### Saved entries
###
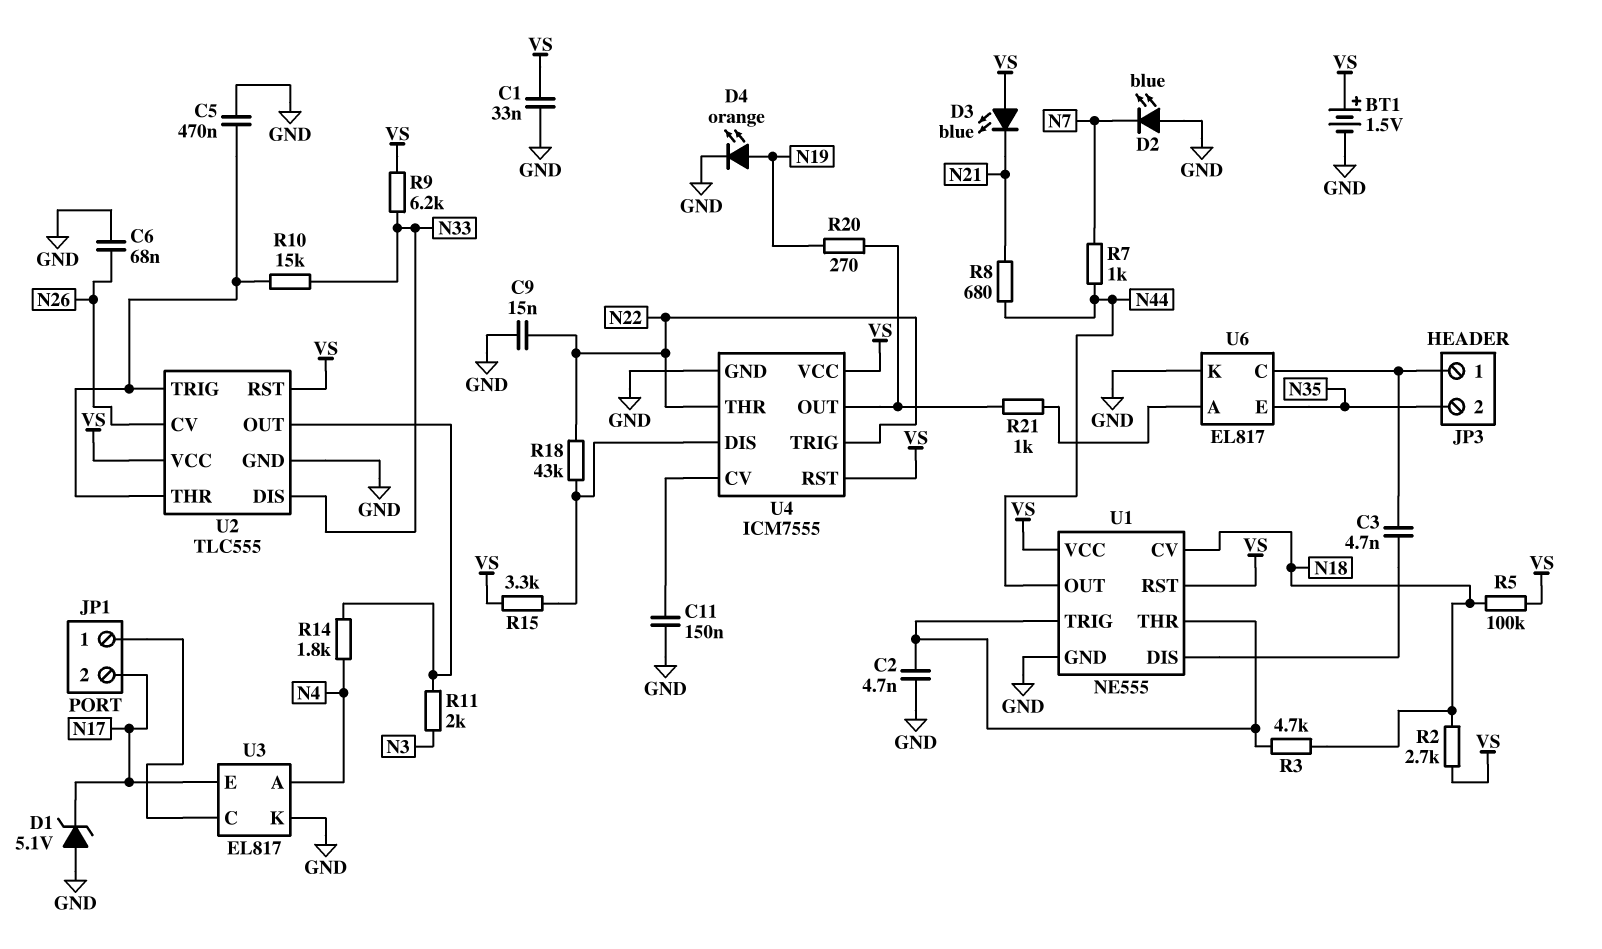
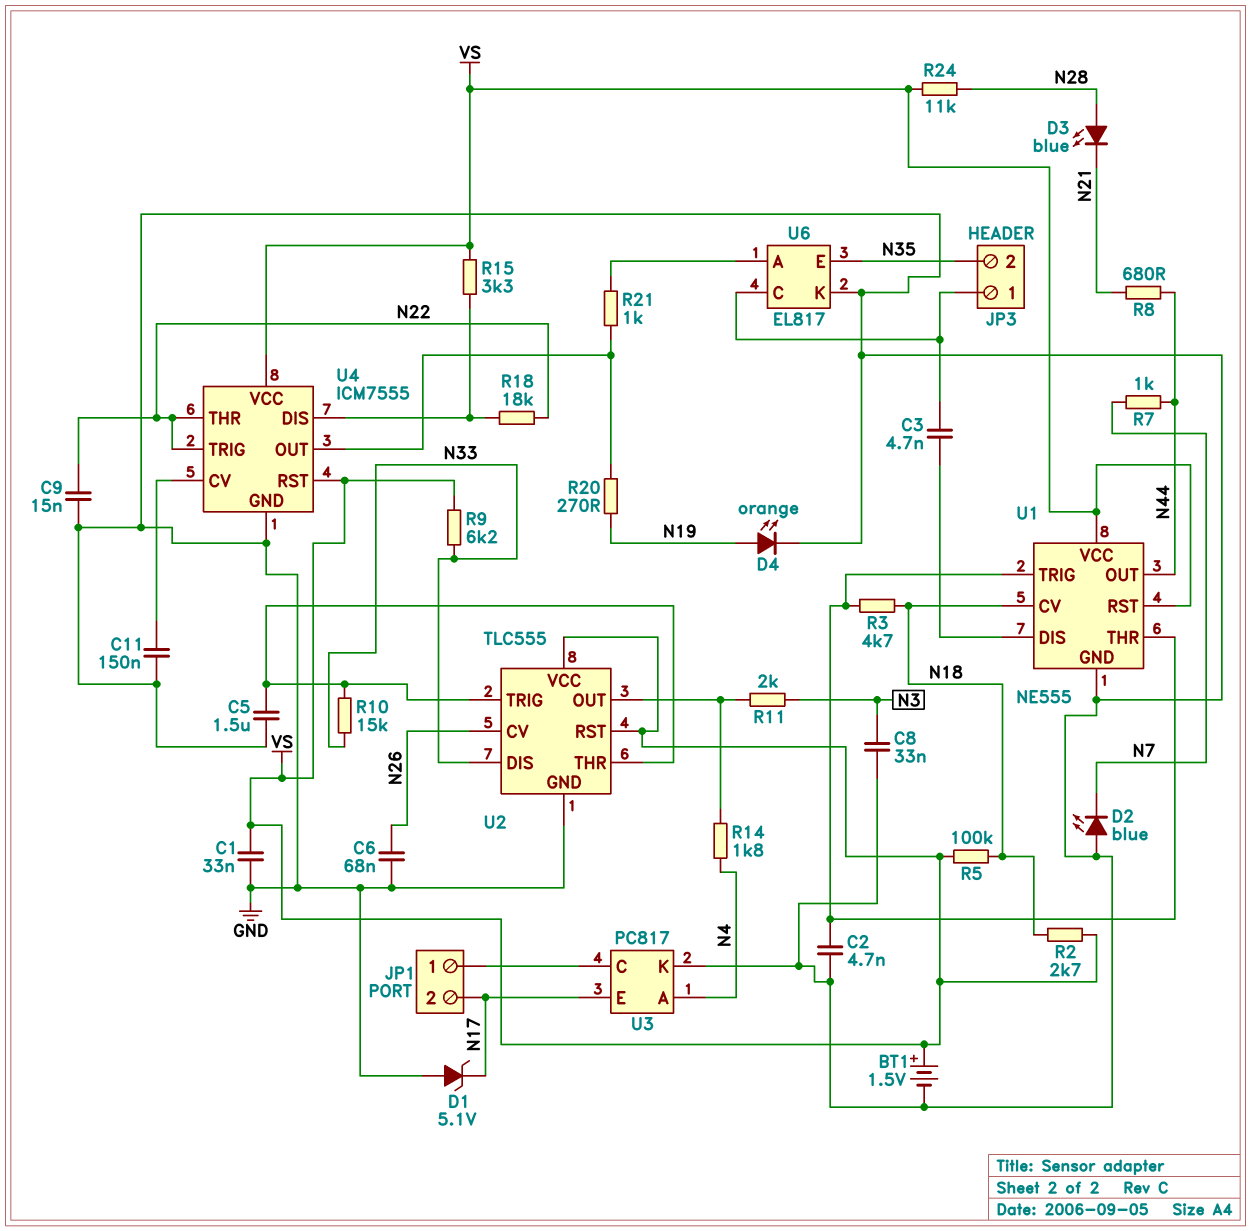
C5: 470nF (GND, U2/THR) -> 1.5uF (GND, U2/THR)
C8: none -> 33nF (GND, N3)
D3: LED blue (A VS, K N21) -> LED blue (A N28, K N21)
R18: 43k (N22, U4/DIS) -> 18k (N22, U4/DIS)
R24: none -> 11k (N28, VS)
U3: EL817 -> PC817

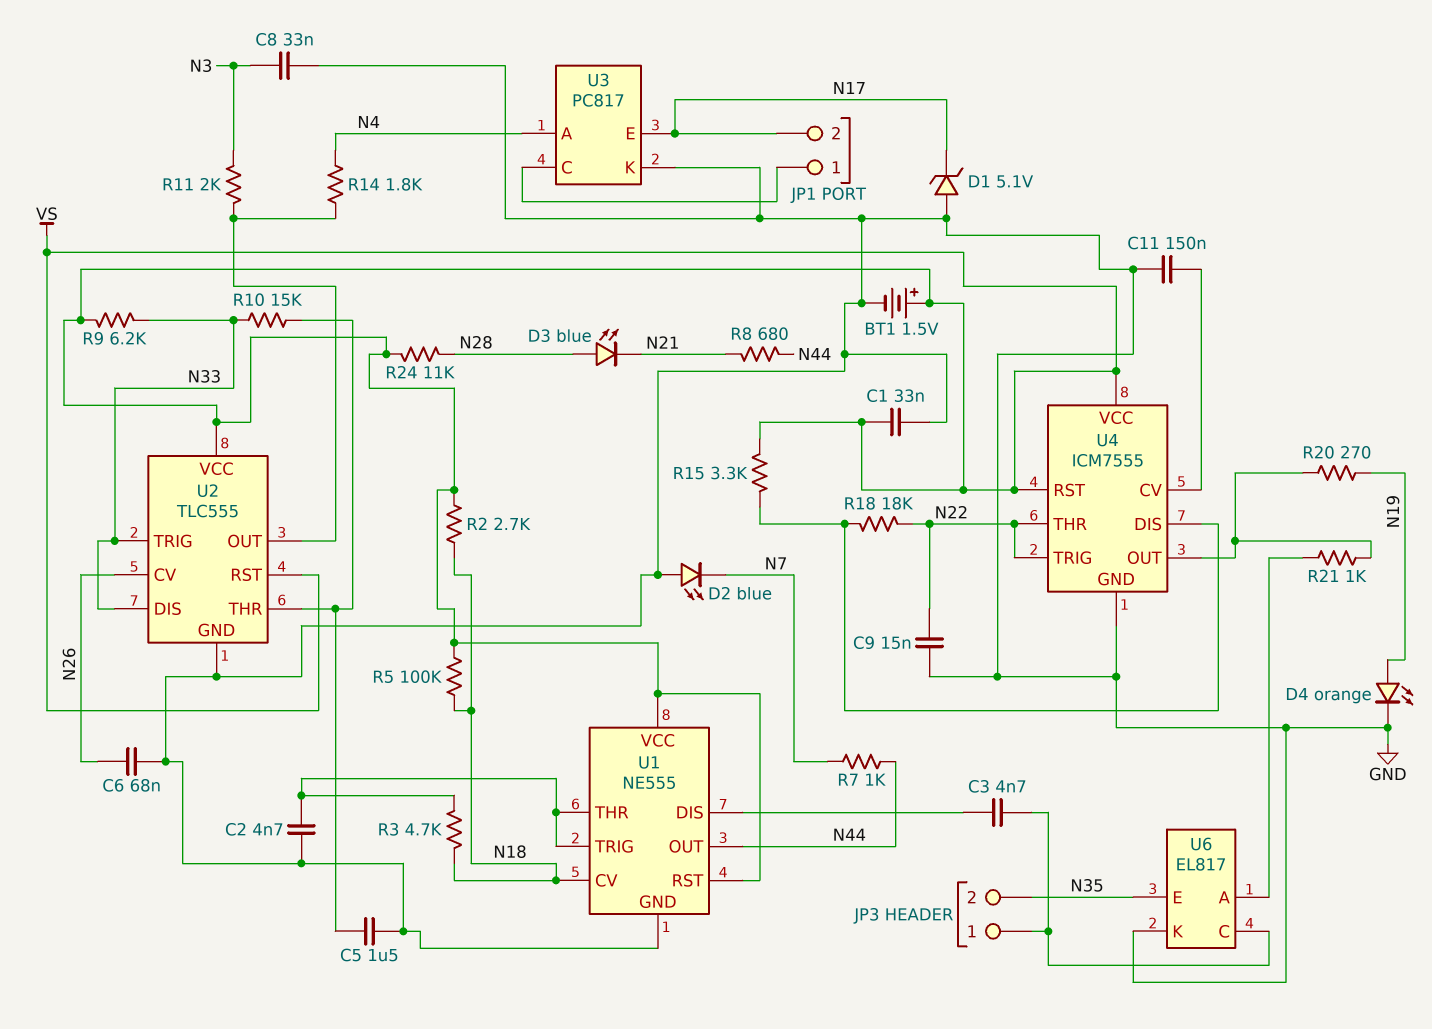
U2 pin TRIG: U2/THR -> N33

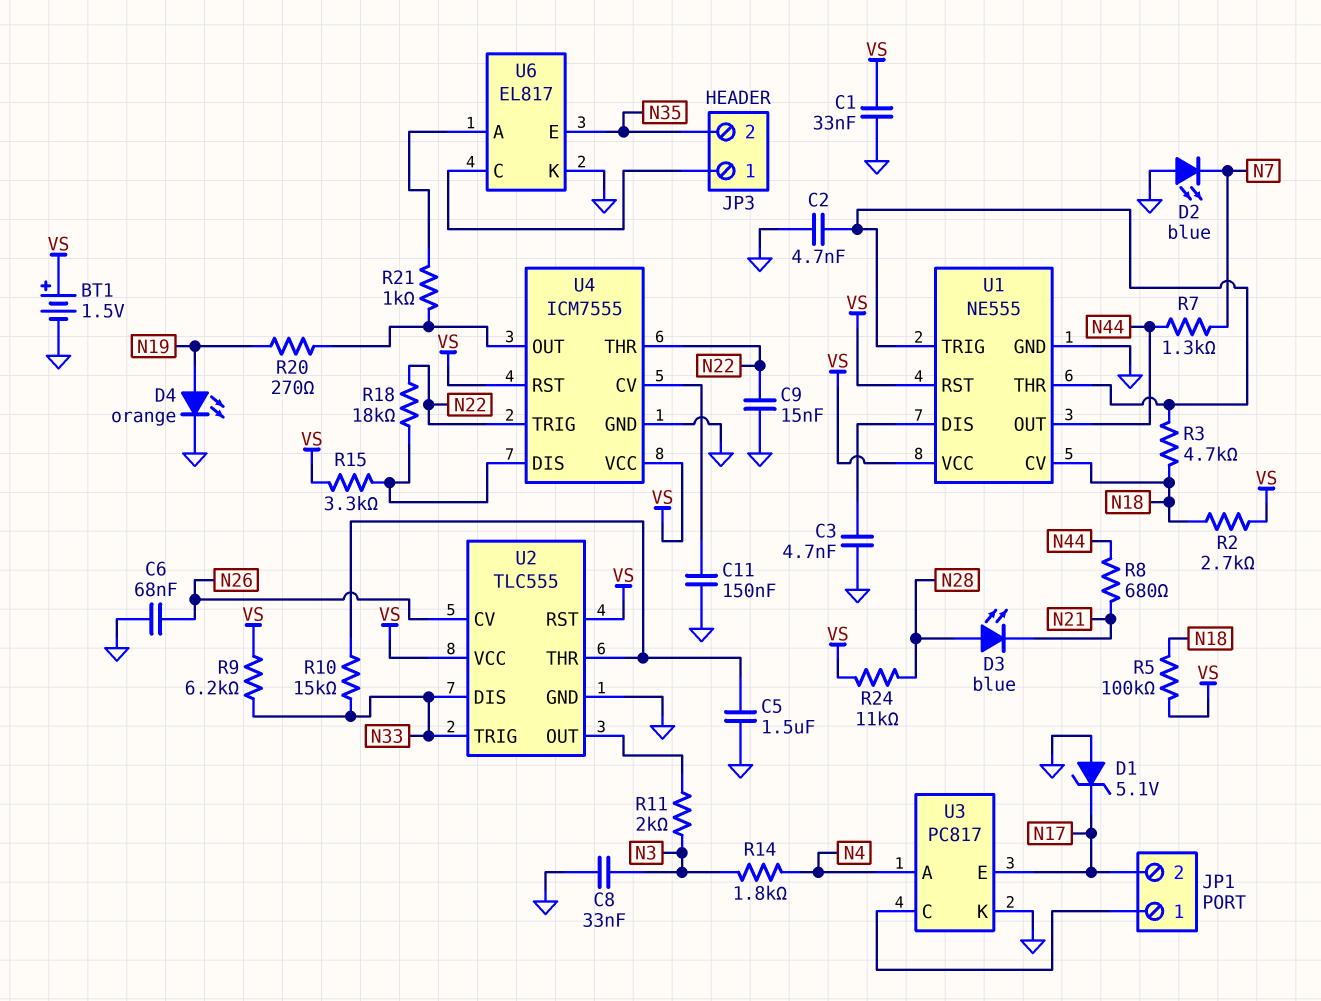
C3: 4.7nF (JP3/1, U1/DIS) -> 4.7nF (GND, U1/DIS)
R7: 1k (N7, N44) -> 1.3k (N7, N44)
R14: 1.8k (N4, U2/OUT) -> 1.8k (N3, N4)

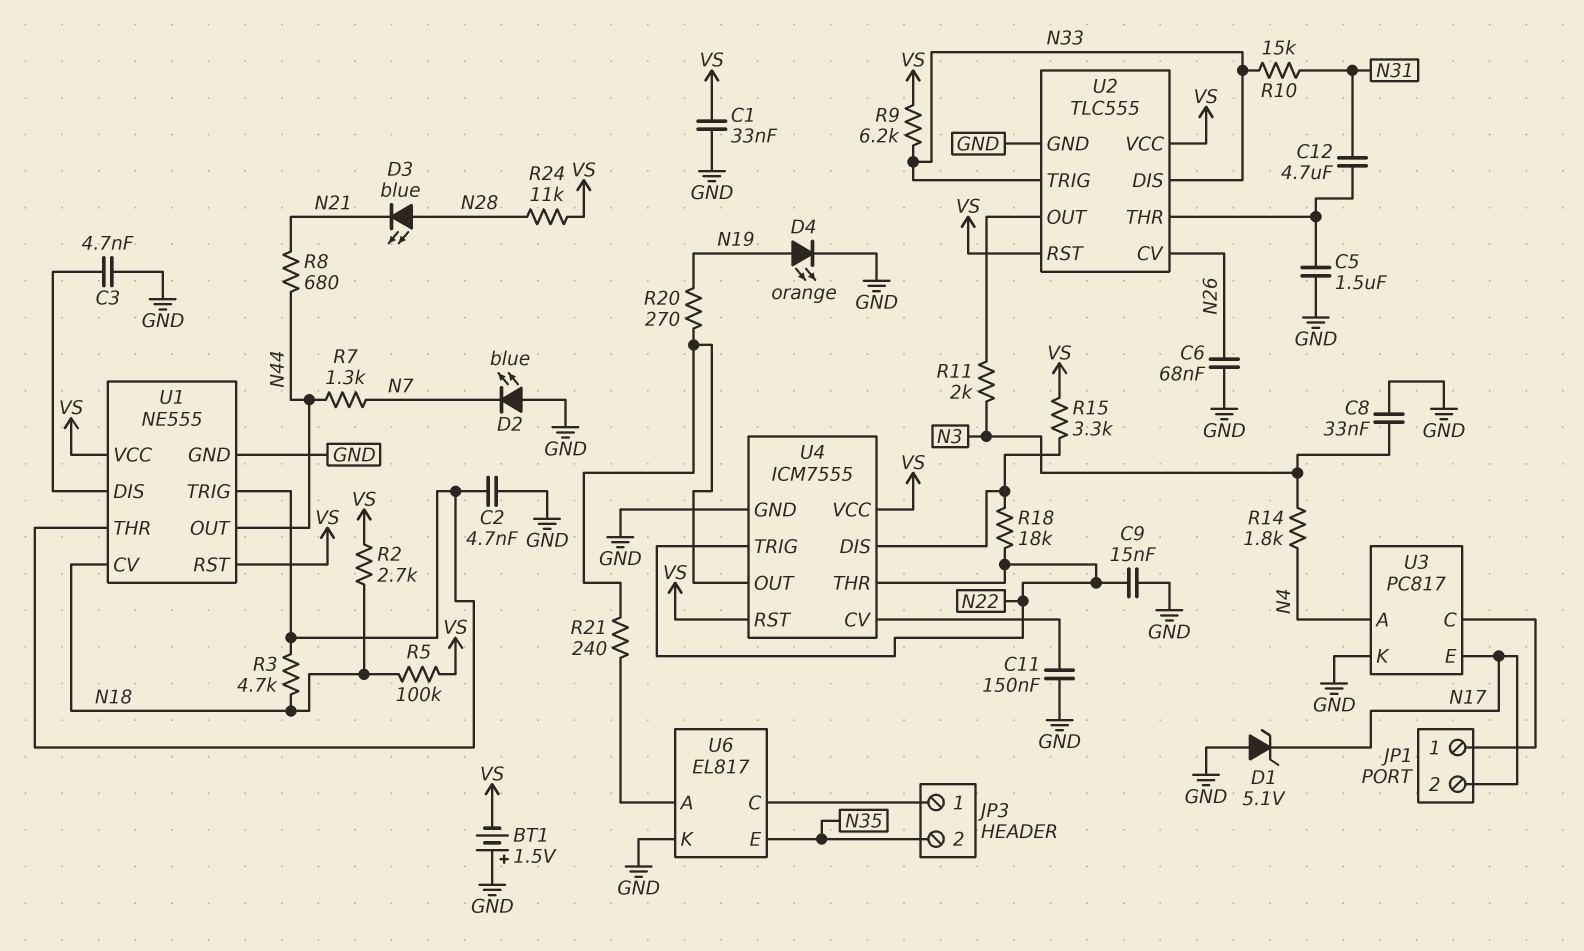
BT1: 1.5V (plus VS, minus GND) -> 1.5V (plus GND, minus VS)
C12: none -> 4.7uF (N31, U2/THR)
R10: 15k (N33, U2/THR) -> 15k (N31, N33)
R21: 1k (U4/OUT, U6/A) -> 240 (U4/OUT, U6/A)

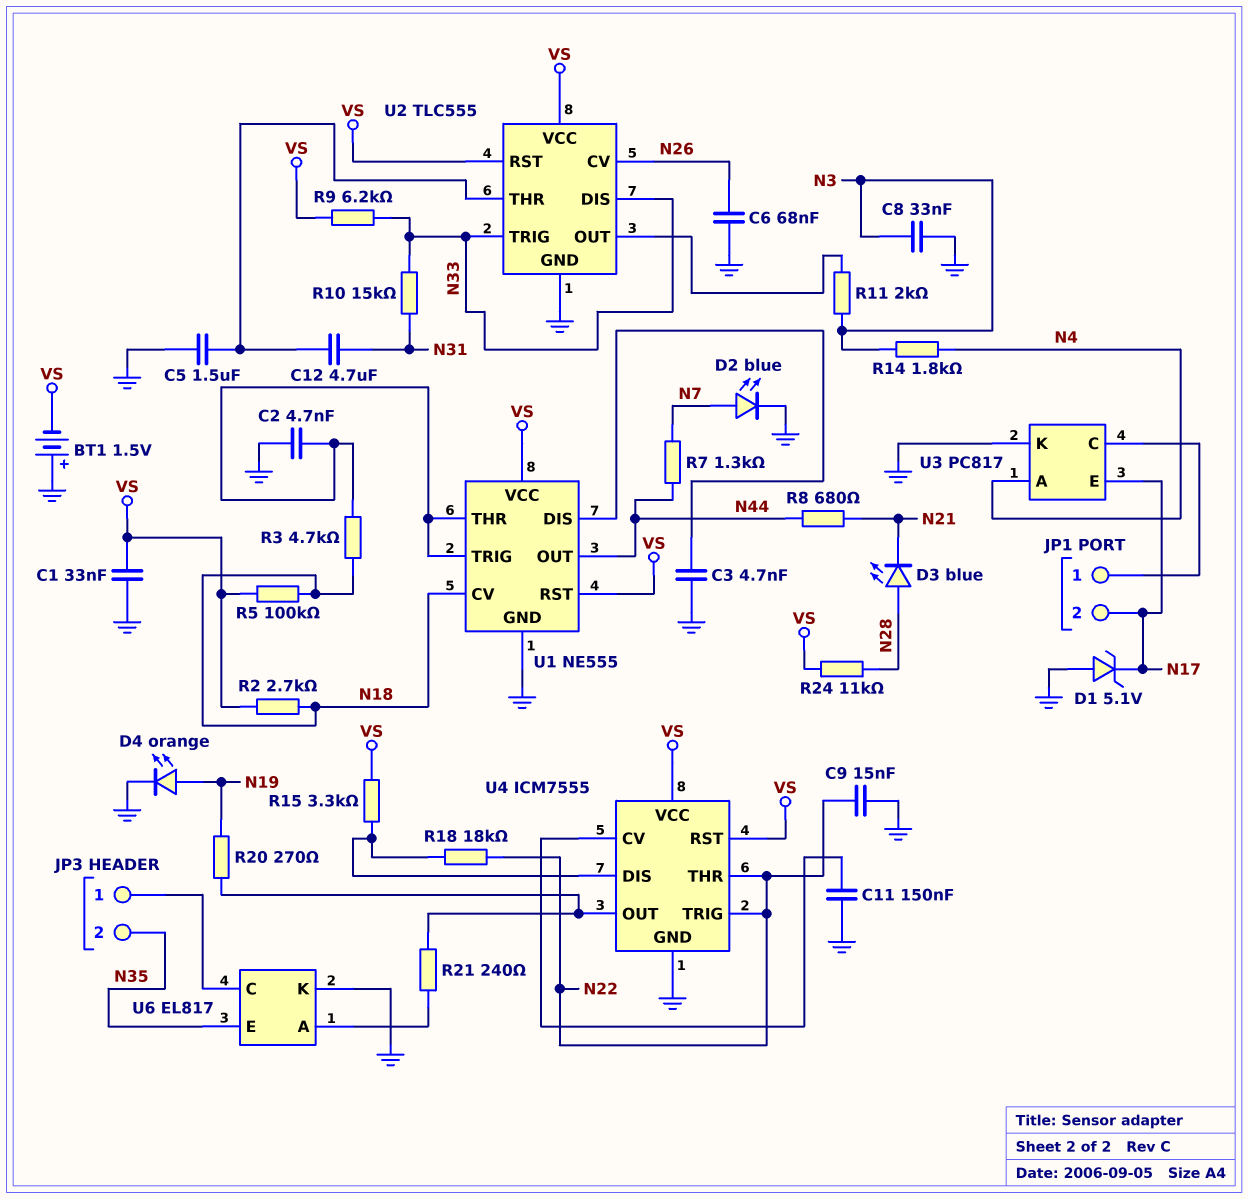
D2: LED blue (A GND, K N7) -> LED blue (A N7, K GND)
###
### BRIEF
For each record, return its text exactly and leave any picture out.

### ANSWER BOX
C5: 470nF (GND, U2/THR) -> 1.5uF (GND, U2/THR)
C8: none -> 33nF (GND, N3)
D3: LED blue (A VS, K N21) -> LED blue (A N28, K N21)
R18: 43k (N22, U4/DIS) -> 18k (N22, U4/DIS)
R24: none -> 11k (N28, VS)
U3: EL817 -> PC817

U2 pin TRIG: U2/THR -> N33

C3: 4.7nF (JP3/1, U1/DIS) -> 4.7nF (GND, U1/DIS)
R7: 1k (N7, N44) -> 1.3k (N7, N44)
R14: 1.8k (N4, U2/OUT) -> 1.8k (N3, N4)

BT1: 1.5V (plus VS, minus GND) -> 1.5V (plus GND, minus VS)
C12: none -> 4.7uF (N31, U2/THR)
R10: 15k (N33, U2/THR) -> 15k (N31, N33)
R21: 1k (U4/OUT, U6/A) -> 240 (U4/OUT, U6/A)

D2: LED blue (A GND, K N7) -> LED blue (A N7, K GND)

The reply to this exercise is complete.